(SUPPLIED ENTRIES)

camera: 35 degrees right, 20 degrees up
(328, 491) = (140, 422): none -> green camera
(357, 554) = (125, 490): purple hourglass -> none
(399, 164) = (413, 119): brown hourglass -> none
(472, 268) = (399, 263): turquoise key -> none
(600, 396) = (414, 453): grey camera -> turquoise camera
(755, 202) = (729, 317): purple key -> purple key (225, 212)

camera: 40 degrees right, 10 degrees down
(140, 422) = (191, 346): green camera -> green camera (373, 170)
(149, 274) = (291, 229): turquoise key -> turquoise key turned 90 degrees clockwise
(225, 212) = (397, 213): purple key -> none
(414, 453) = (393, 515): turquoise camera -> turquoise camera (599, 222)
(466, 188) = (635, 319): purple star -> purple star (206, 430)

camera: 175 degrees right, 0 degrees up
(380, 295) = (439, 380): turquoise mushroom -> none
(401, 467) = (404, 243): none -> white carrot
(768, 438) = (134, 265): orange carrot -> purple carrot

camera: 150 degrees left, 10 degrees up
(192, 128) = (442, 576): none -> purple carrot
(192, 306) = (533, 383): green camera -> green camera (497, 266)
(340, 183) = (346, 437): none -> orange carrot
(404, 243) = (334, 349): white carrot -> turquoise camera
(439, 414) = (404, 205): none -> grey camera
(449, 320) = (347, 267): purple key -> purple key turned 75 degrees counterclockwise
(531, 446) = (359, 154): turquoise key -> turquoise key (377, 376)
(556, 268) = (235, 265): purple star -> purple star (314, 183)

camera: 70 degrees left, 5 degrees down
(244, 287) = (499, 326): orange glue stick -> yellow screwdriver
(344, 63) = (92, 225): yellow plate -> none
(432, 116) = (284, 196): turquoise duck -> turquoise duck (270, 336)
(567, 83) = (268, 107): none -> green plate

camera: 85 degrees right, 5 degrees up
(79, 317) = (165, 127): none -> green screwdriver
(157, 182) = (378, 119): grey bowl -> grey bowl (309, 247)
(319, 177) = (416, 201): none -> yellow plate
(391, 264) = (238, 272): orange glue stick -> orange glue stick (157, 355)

(End SUPPLIED ENTRIES)

» **ACTIVITY**
When you repeat the data, keep each line exactly as given.

» **SOLUTION TO THIS TASK**
camera: 35 degrees right, 20 degrees up
(328, 491) = (140, 422): none -> green camera
(357, 554) = (125, 490): purple hourglass -> none
(399, 164) = (413, 119): brown hourglass -> none
(472, 268) = (399, 263): turquoise key -> none
(600, 396) = (414, 453): grey camera -> turquoise camera
(755, 202) = (729, 317): purple key -> purple key (225, 212)

camera: 40 degrees right, 10 degrees down
(140, 422) = (191, 346): green camera -> green camera (373, 170)
(149, 274) = (291, 229): turquoise key -> turquoise key turned 90 degrees clockwise
(225, 212) = (397, 213): purple key -> none
(414, 453) = (393, 515): turquoise camera -> turquoise camera (599, 222)
(466, 188) = (635, 319): purple star -> purple star (206, 430)

camera: 175 degrees right, 0 degrees up
(380, 295) = (439, 380): turquoise mushroom -> none
(401, 467) = (404, 243): none -> white carrot
(768, 438) = (134, 265): orange carrot -> purple carrot

camera: 150 degrees left, 10 degrees up
(192, 128) = (442, 576): none -> purple carrot
(192, 306) = (533, 383): green camera -> green camera (497, 266)
(340, 183) = (346, 437): none -> orange carrot
(404, 243) = (334, 349): white carrot -> turquoise camera
(439, 414) = (404, 205): none -> grey camera
(449, 320) = (347, 267): purple key -> purple key turned 75 degrees counterclockwise
(531, 446) = (359, 154): turquoise key -> turquoise key (377, 376)
(556, 268) = (235, 265): purple star -> purple star (314, 183)

camera: 70 degrees left, 5 degrees down
(244, 287) = (499, 326): orange glue stick -> yellow screwdriver
(344, 63) = (92, 225): yellow plate -> none
(432, 116) = (284, 196): turquoise duck -> turquoise duck (270, 336)
(567, 83) = (268, 107): none -> green plate

camera: 85 degrees right, 5 degrees up
(79, 317) = (165, 127): none -> green screwdriver
(157, 182) = (378, 119): grey bowl -> grey bowl (309, 247)
(319, 177) = (416, 201): none -> yellow plate
(391, 264) = (238, 272): orange glue stick -> orange glue stick (157, 355)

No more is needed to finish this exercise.